*** Opening THE DATA ***

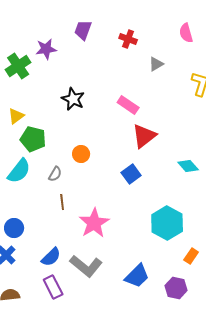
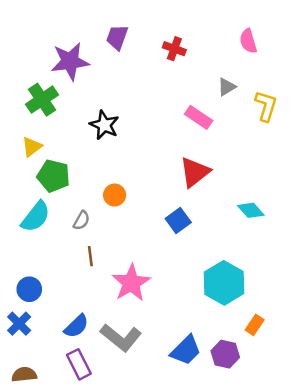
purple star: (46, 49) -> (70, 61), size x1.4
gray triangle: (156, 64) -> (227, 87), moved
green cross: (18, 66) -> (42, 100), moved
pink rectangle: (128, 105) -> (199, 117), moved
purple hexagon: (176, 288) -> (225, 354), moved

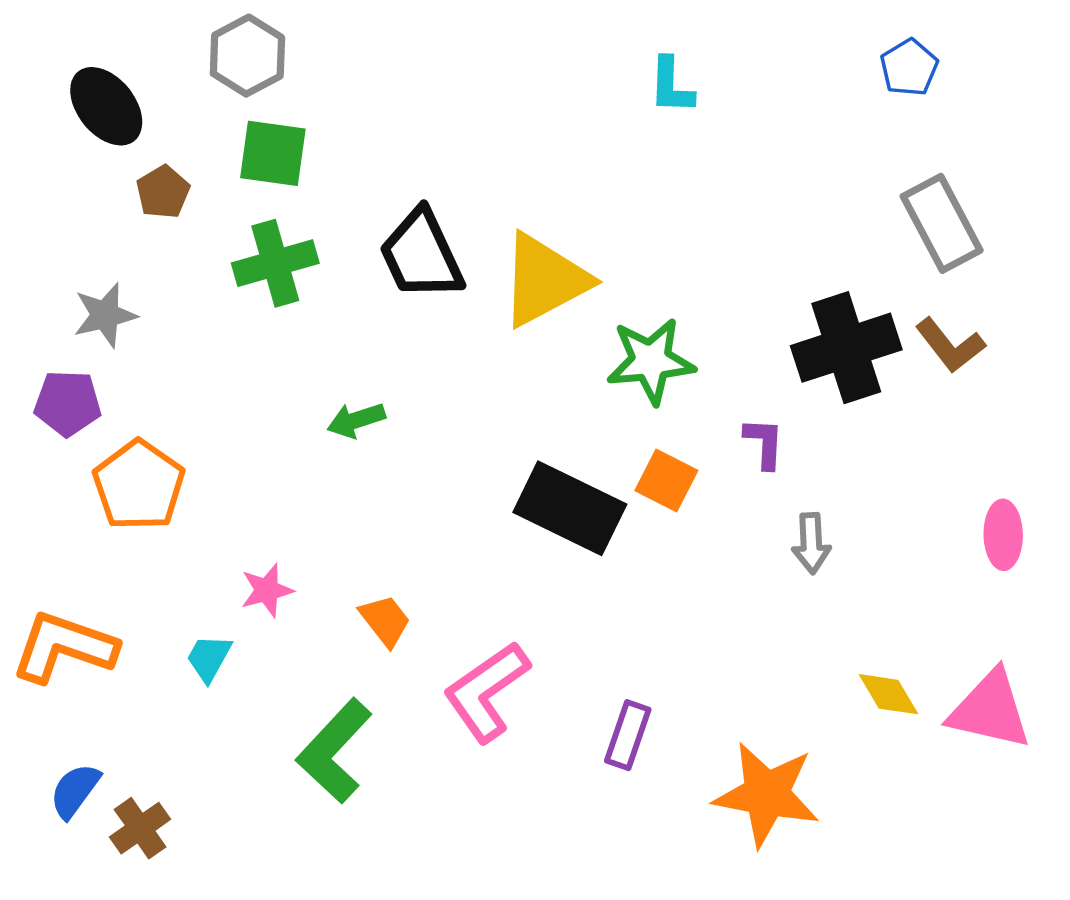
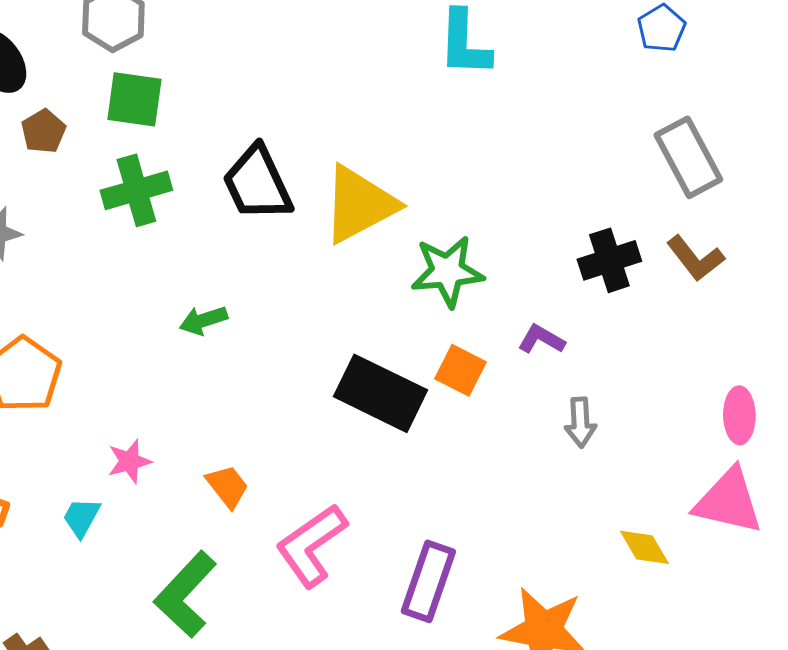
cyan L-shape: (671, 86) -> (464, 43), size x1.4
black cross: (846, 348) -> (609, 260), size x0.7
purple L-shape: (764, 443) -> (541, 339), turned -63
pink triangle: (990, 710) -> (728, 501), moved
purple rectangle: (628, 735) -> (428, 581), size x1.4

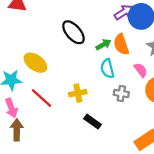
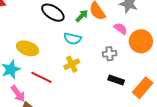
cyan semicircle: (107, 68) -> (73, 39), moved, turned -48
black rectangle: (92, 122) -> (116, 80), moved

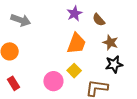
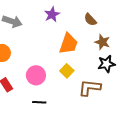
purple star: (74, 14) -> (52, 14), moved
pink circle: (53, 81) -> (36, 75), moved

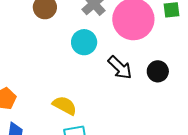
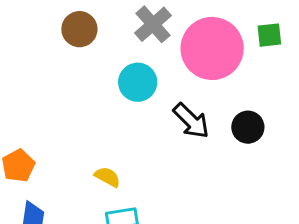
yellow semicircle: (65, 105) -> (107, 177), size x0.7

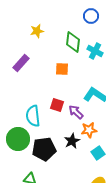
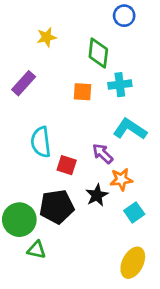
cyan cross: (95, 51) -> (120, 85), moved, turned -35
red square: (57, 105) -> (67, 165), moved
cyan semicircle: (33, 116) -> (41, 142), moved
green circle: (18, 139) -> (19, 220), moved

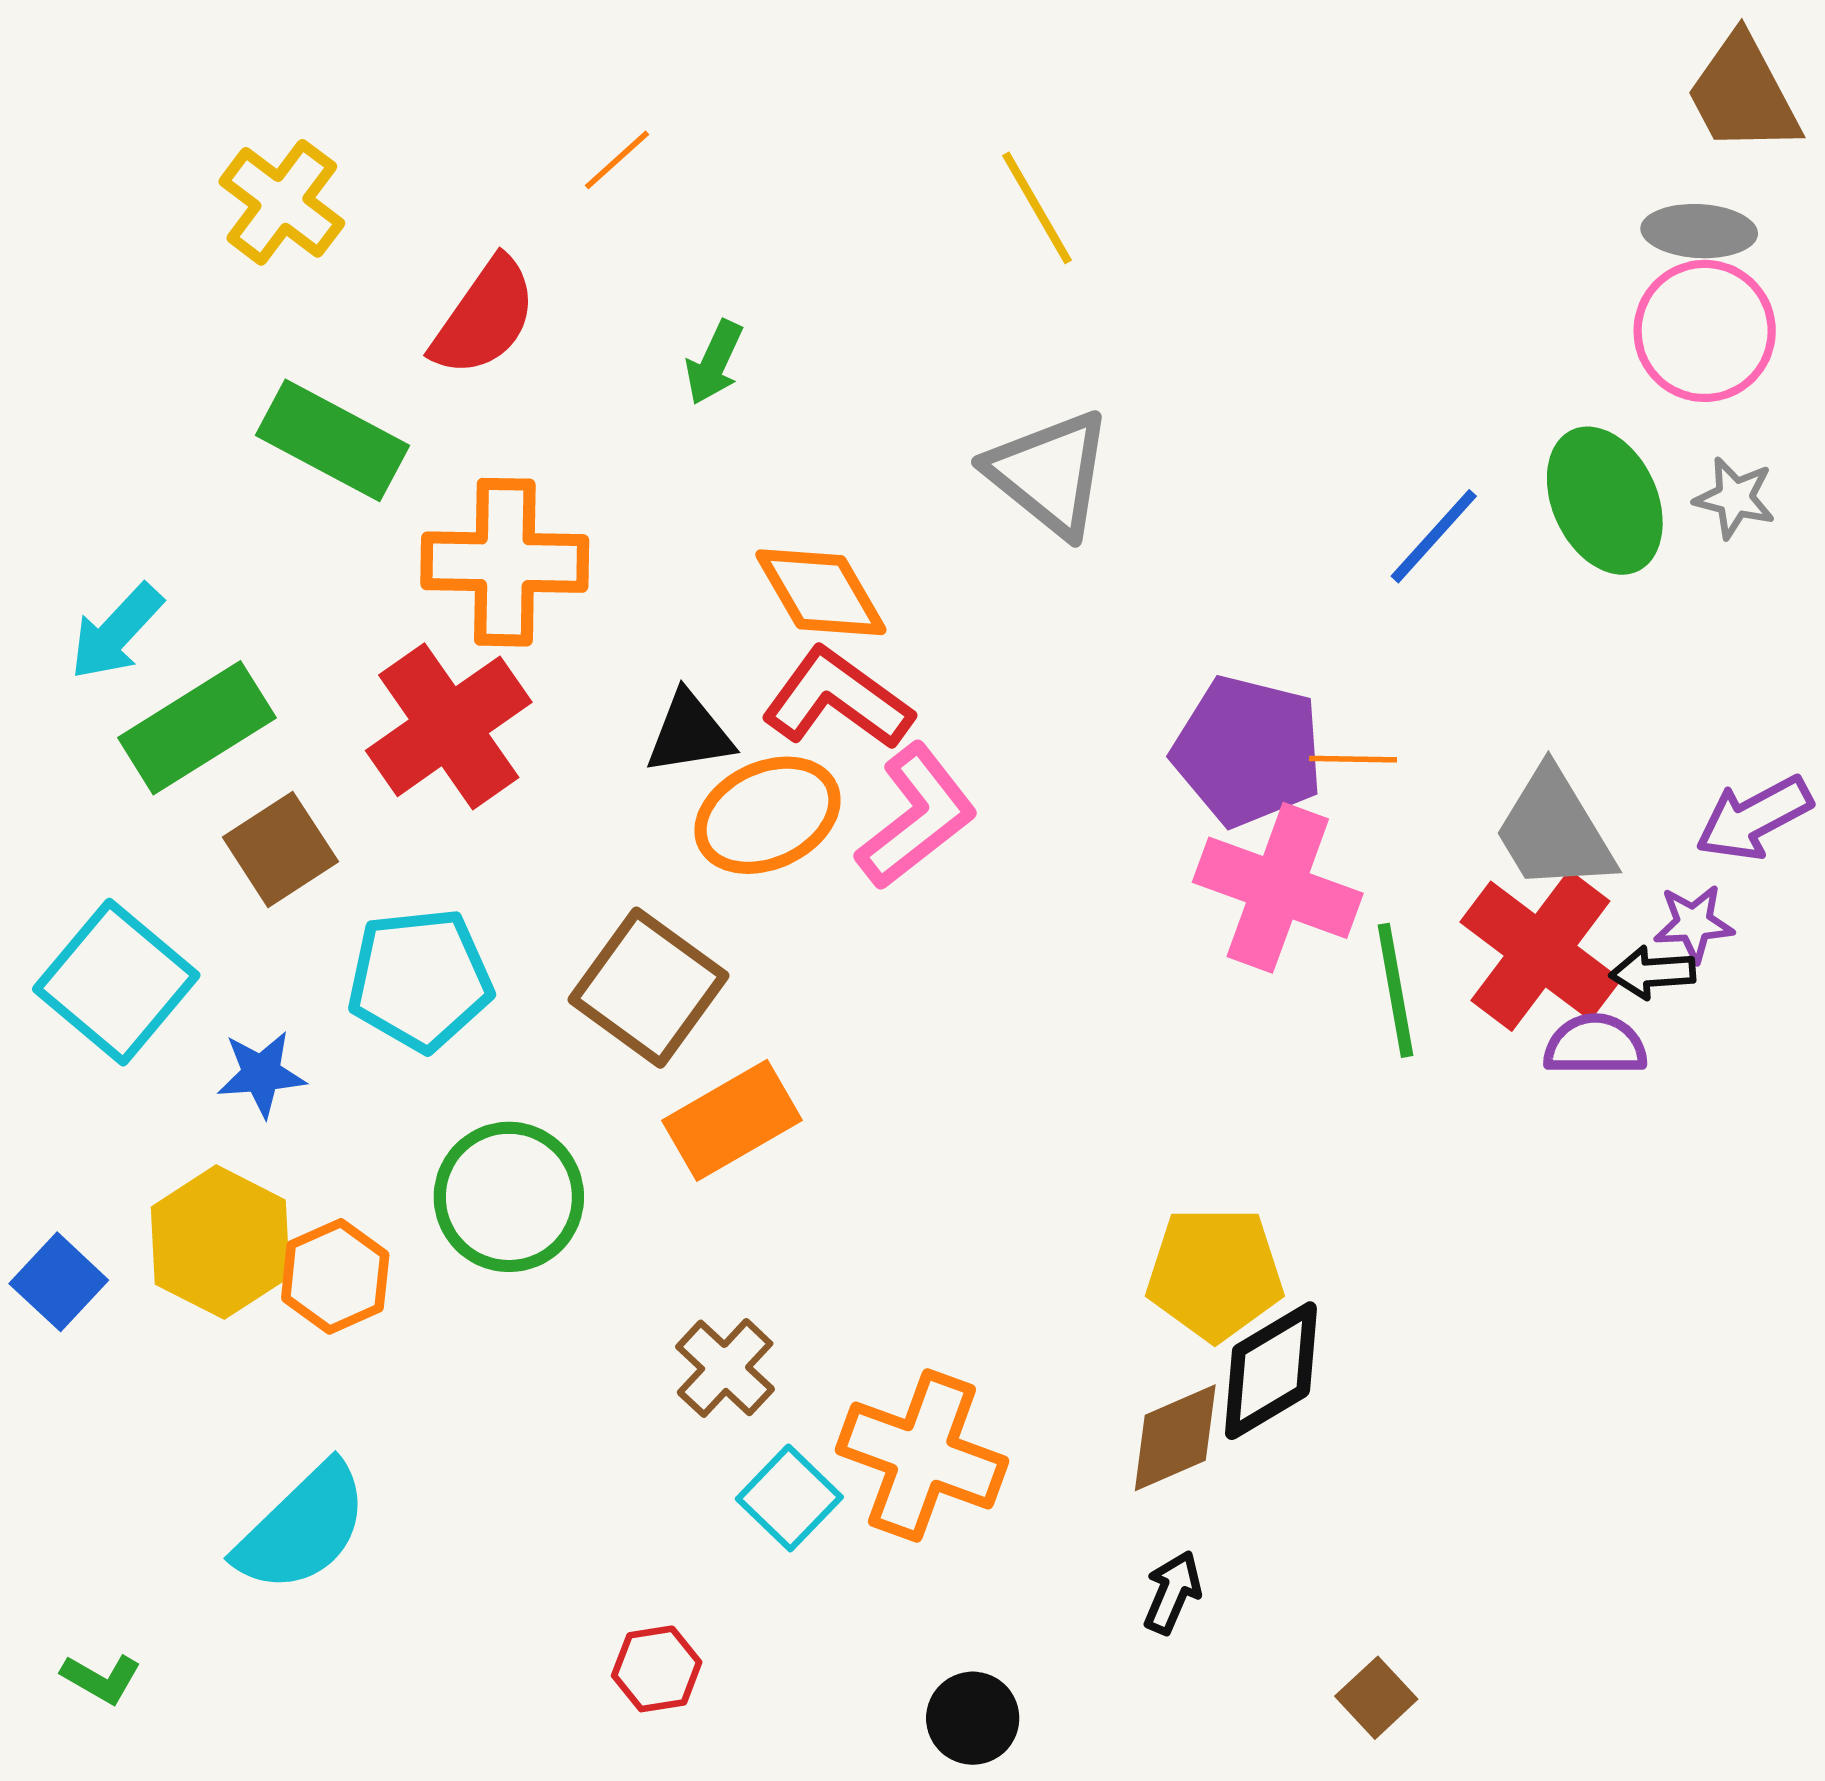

*** Closing THE DATA ***

> **YOUR INSTRUCTIONS**:
Leaving the images out, print the records above exactly.

> **ANSWER AREA**:
purple star: (46, 49) -> (70, 61), size x1.4
gray triangle: (156, 64) -> (227, 87), moved
green cross: (18, 66) -> (42, 100), moved
pink rectangle: (128, 105) -> (199, 117), moved
purple hexagon: (176, 288) -> (225, 354), moved

cyan L-shape: (671, 86) -> (464, 43), size x1.4
black cross: (846, 348) -> (609, 260), size x0.7
purple L-shape: (764, 443) -> (541, 339), turned -63
pink triangle: (990, 710) -> (728, 501), moved
purple rectangle: (628, 735) -> (428, 581), size x1.4

cyan semicircle: (107, 68) -> (73, 39), moved, turned -48
black rectangle: (92, 122) -> (116, 80), moved

purple star: (74, 14) -> (52, 14), moved
pink circle: (53, 81) -> (36, 75), moved

yellow semicircle: (65, 105) -> (107, 177), size x0.7

cyan cross: (95, 51) -> (120, 85), moved, turned -35
red square: (57, 105) -> (67, 165), moved
cyan semicircle: (33, 116) -> (41, 142), moved
green circle: (18, 139) -> (19, 220), moved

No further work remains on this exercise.